- _Instructions for the task_: In the rows below, reproduce word for word every line from the one containing "red trapezoid: moved" through the one containing "white arrow: moved", including both of those lines. Leave the pictures out of your answer.

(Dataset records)
|---|

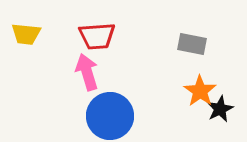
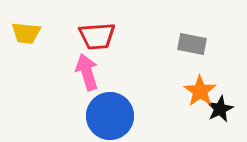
yellow trapezoid: moved 1 px up
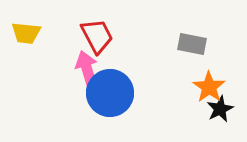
red trapezoid: rotated 114 degrees counterclockwise
pink arrow: moved 3 px up
orange star: moved 9 px right, 4 px up
blue circle: moved 23 px up
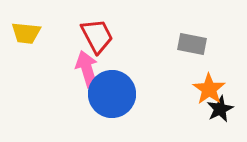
orange star: moved 2 px down
blue circle: moved 2 px right, 1 px down
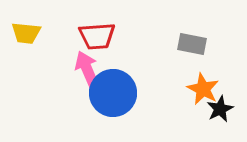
red trapezoid: rotated 114 degrees clockwise
pink arrow: rotated 6 degrees counterclockwise
orange star: moved 6 px left; rotated 8 degrees counterclockwise
blue circle: moved 1 px right, 1 px up
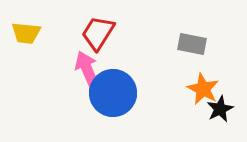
red trapezoid: moved 1 px right, 3 px up; rotated 126 degrees clockwise
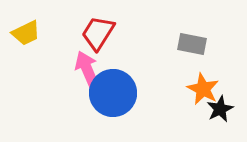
yellow trapezoid: rotated 32 degrees counterclockwise
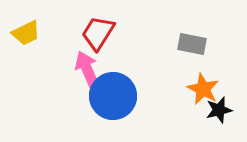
blue circle: moved 3 px down
black star: moved 1 px left, 1 px down; rotated 12 degrees clockwise
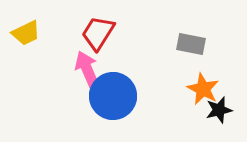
gray rectangle: moved 1 px left
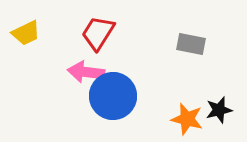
pink arrow: moved 1 px left, 3 px down; rotated 60 degrees counterclockwise
orange star: moved 16 px left, 30 px down; rotated 12 degrees counterclockwise
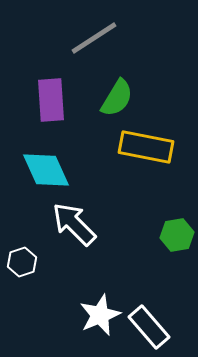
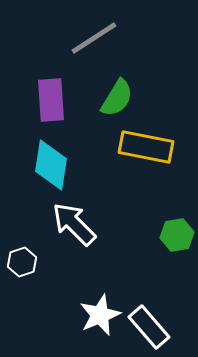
cyan diamond: moved 5 px right, 5 px up; rotated 33 degrees clockwise
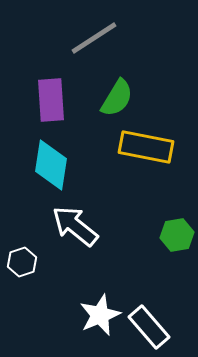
white arrow: moved 1 px right, 2 px down; rotated 6 degrees counterclockwise
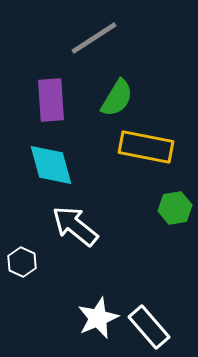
cyan diamond: rotated 24 degrees counterclockwise
green hexagon: moved 2 px left, 27 px up
white hexagon: rotated 16 degrees counterclockwise
white star: moved 2 px left, 3 px down
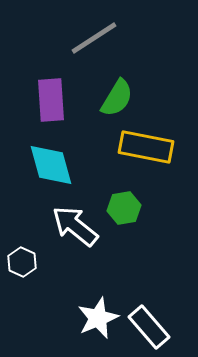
green hexagon: moved 51 px left
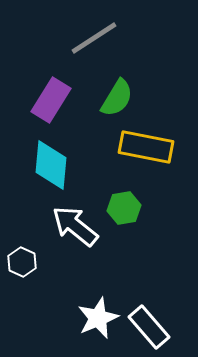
purple rectangle: rotated 36 degrees clockwise
cyan diamond: rotated 21 degrees clockwise
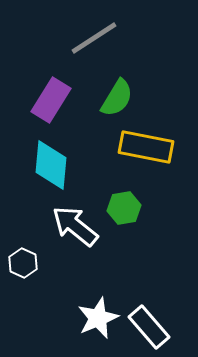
white hexagon: moved 1 px right, 1 px down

|---|

- _Response_:
red trapezoid: moved 1 px right, 3 px up; rotated 126 degrees clockwise
yellow trapezoid: rotated 32 degrees counterclockwise
blue circle: moved 3 px down
black star: moved 1 px left, 1 px down; rotated 12 degrees clockwise
gray rectangle: moved 1 px left
pink arrow: moved 1 px left, 3 px down; rotated 60 degrees counterclockwise
orange star: moved 16 px left, 30 px down; rotated 12 degrees counterclockwise
cyan diamond: moved 5 px right, 5 px up; rotated 33 degrees clockwise
white arrow: moved 1 px right, 2 px down; rotated 6 degrees counterclockwise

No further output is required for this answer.